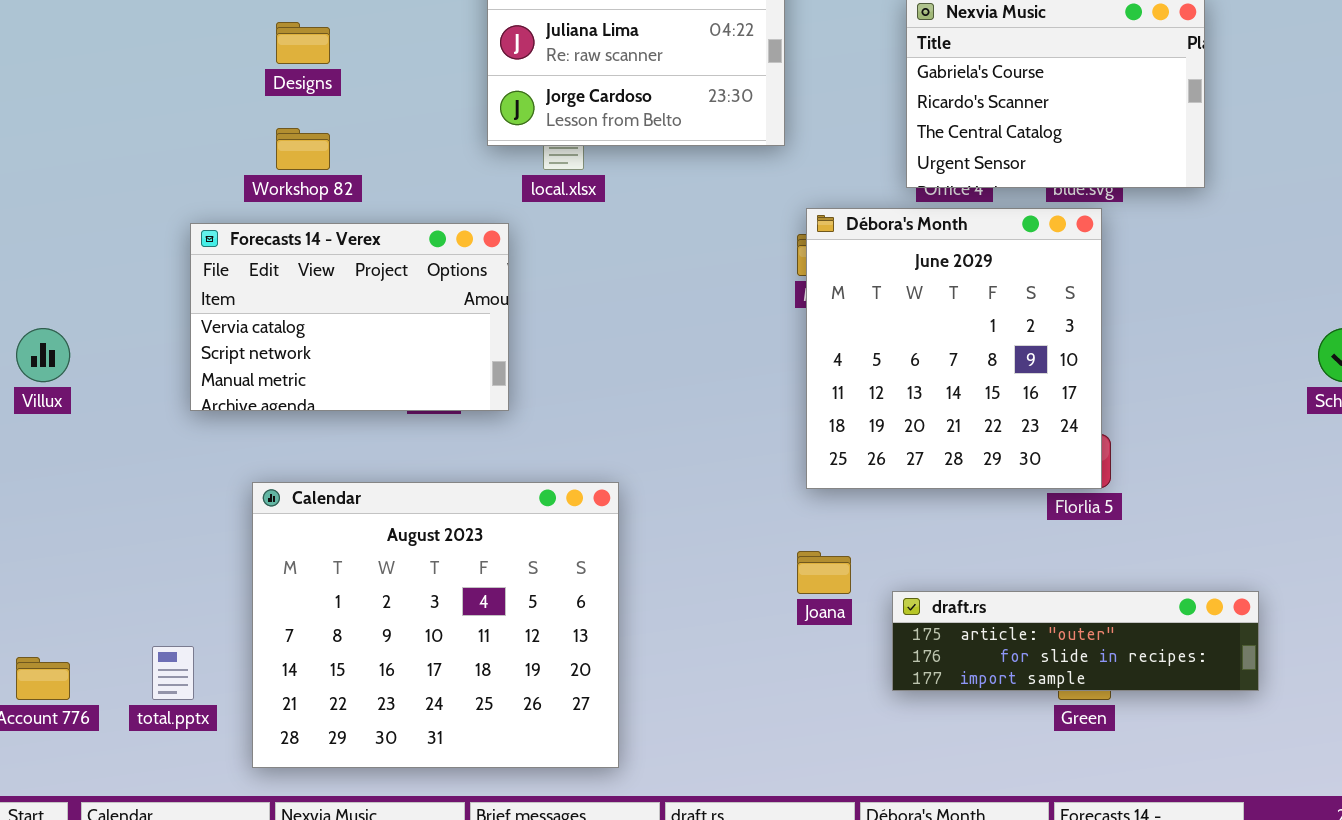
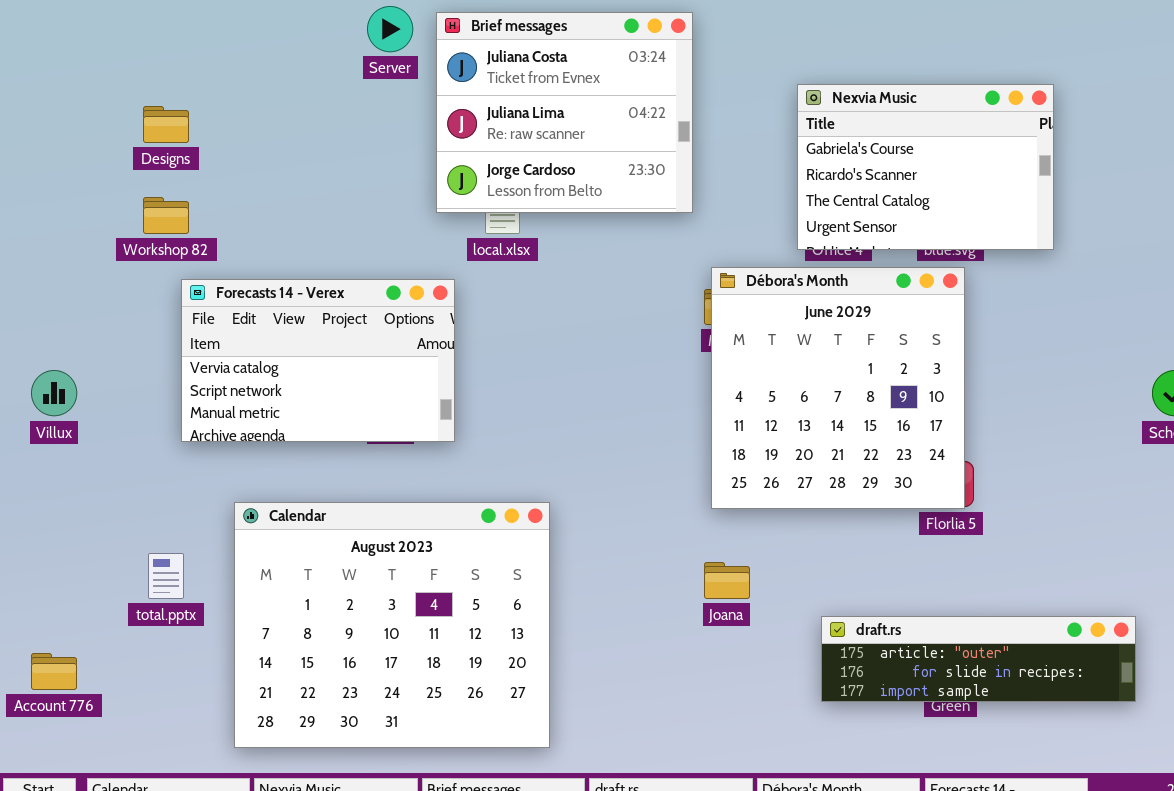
Designs: [276,22,330,64] -> [143,106,189,143], moved
Workshop 82: [276,128,330,170] -> [143,197,189,234], moved
draft.rs: [892,591,1259,691] -> [821,616,1136,702], moved
total.pptx: [152,646,194,700] -> [148,553,184,599], moved

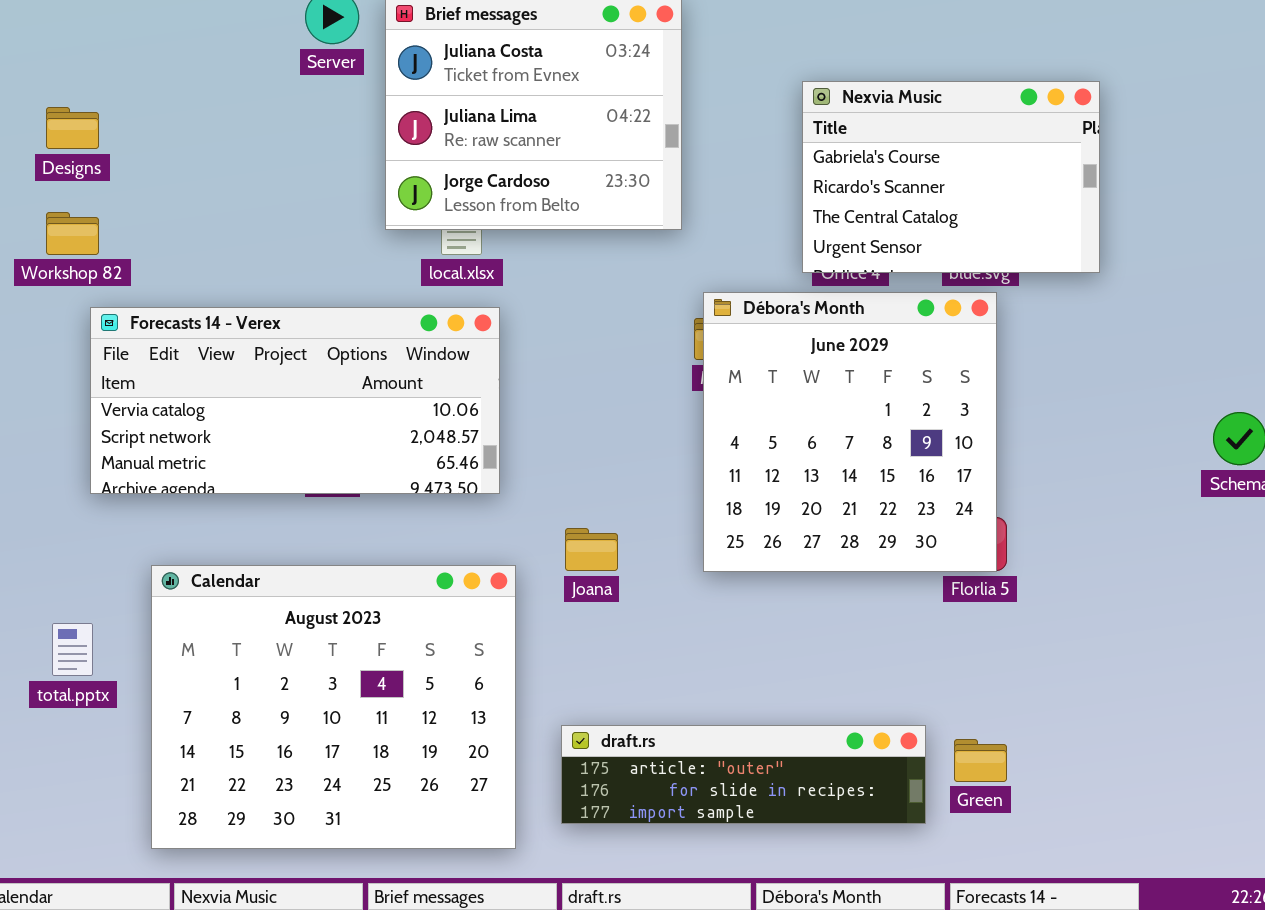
Forecasts 14 - Verex: [181,279,455,442] -> [90,307,500,494], resized
Joana: [704,562,750,599] -> [565,528,618,571], moved
draft.rs: [821,616,1136,702] -> [561,725,926,824], moved

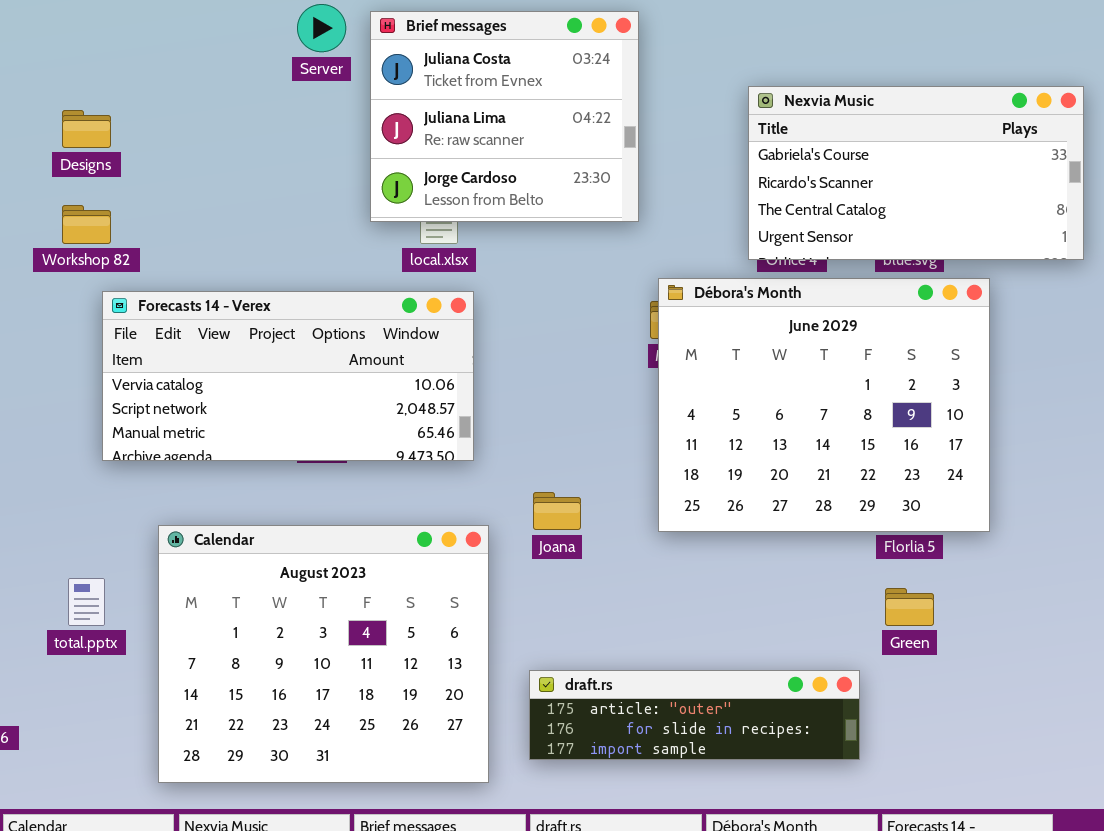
Nexvia Music: [802,81,1100,273] -> [748,86,1084,260], resized
Débora's Month: [703,292,997,572] -> [658,278,990,532], resized
Green: [954,739,1007,782] -> [885,588,934,626], moved

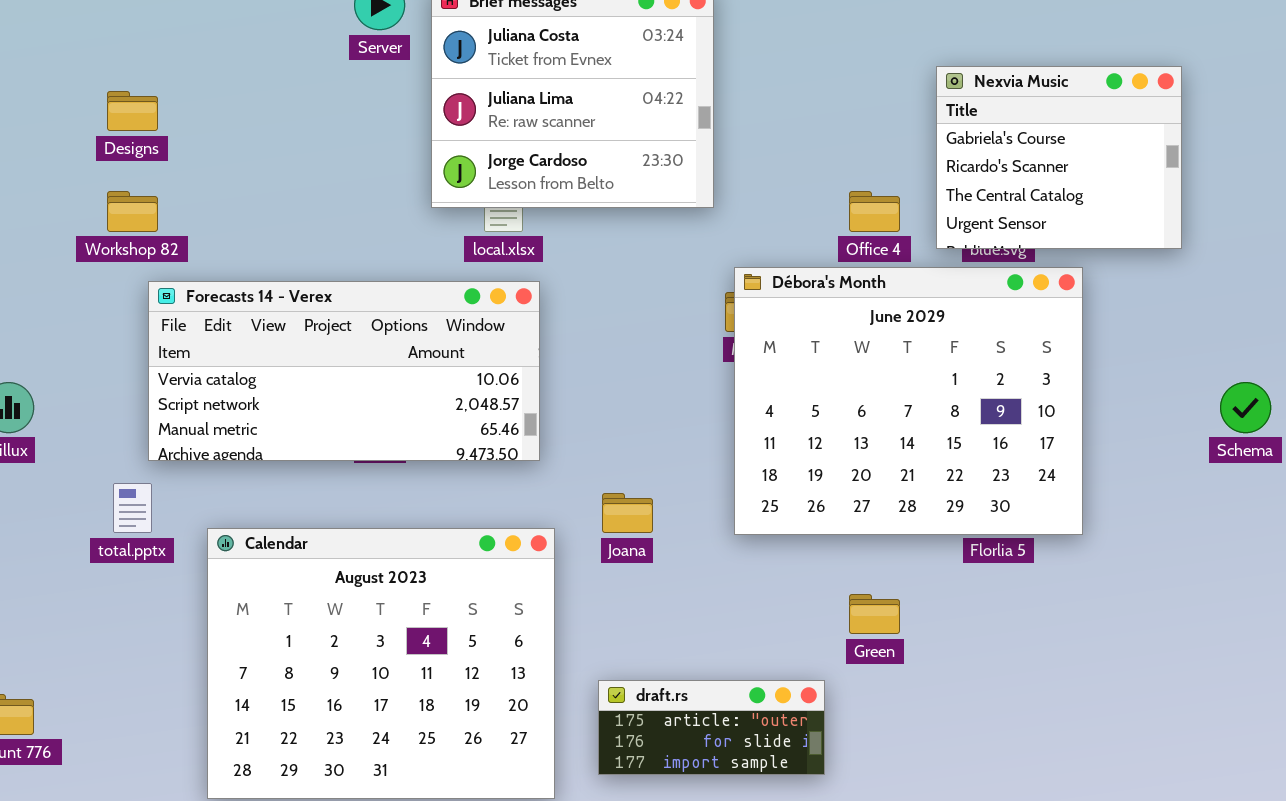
Nexvia Music: [748,86,1084,260] -> [936,66,1182,249], resized
total.pptx: [68,578,105,626] -> [113,483,152,533], moved
Green: [885,588,934,626] -> [849,594,900,634], moved
draft.rs: [529,670,860,760] -> [598,680,825,775], resized

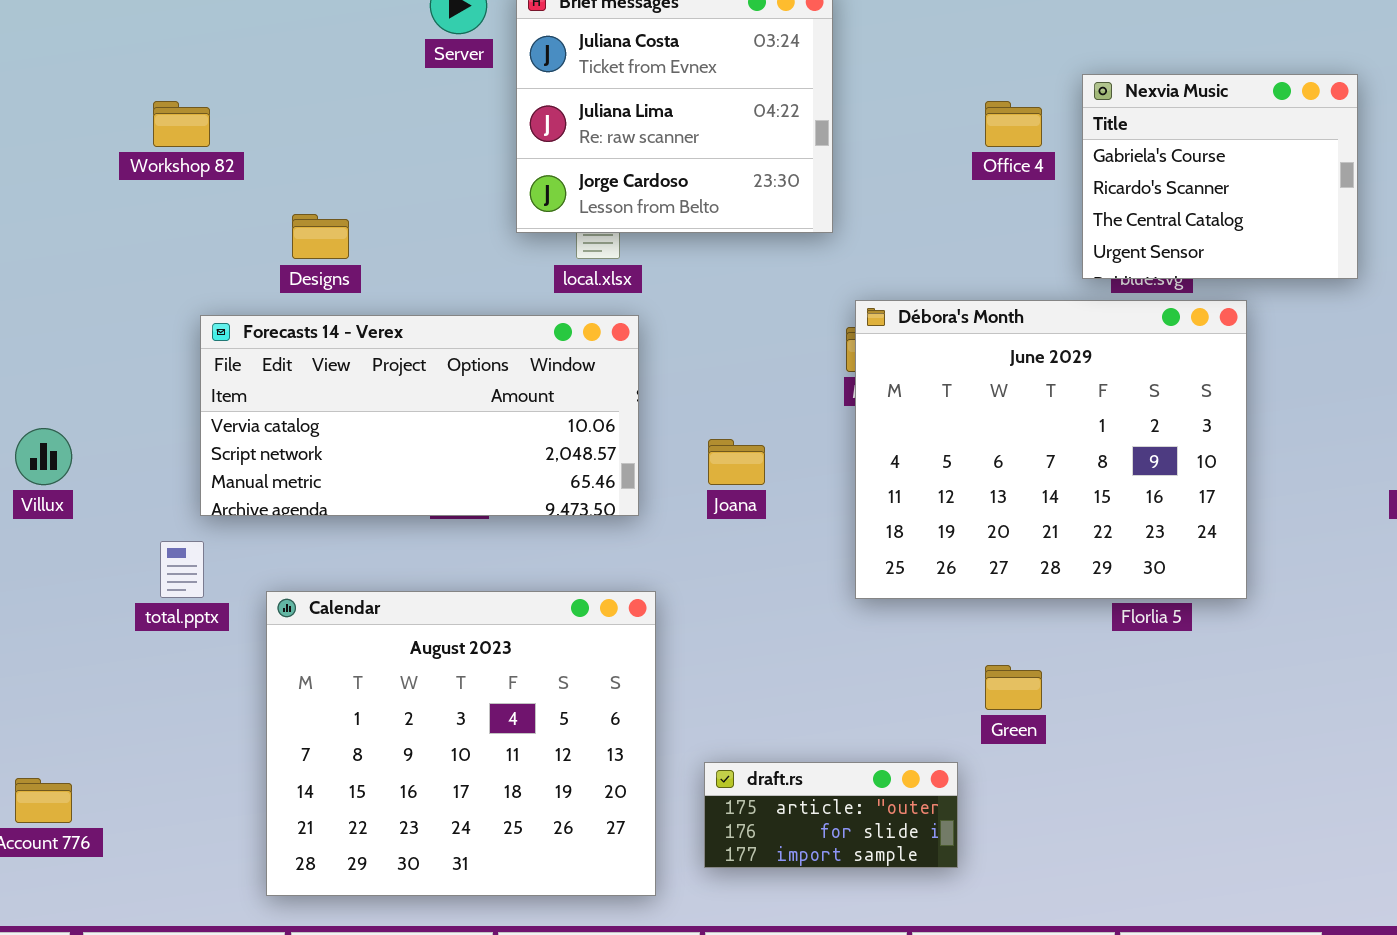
Designs: [107,91,158,131] -> [292,214,349,259], moved
Workshop 82: [107,191,158,232] -> [153,101,210,147], moved
Office 4: [849,191,900,232] -> [985,101,1042,147], moved
Joana: [602,493,653,533] -> [708,439,765,485], moved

**Problem statement**
Select and copy each line from the data that includes the word "Designs".

**Solution to this exercise**
Designs: [276,22,330,64] -> [143,106,189,143], moved
Designs: [107,91,158,131] -> [292,214,349,259], moved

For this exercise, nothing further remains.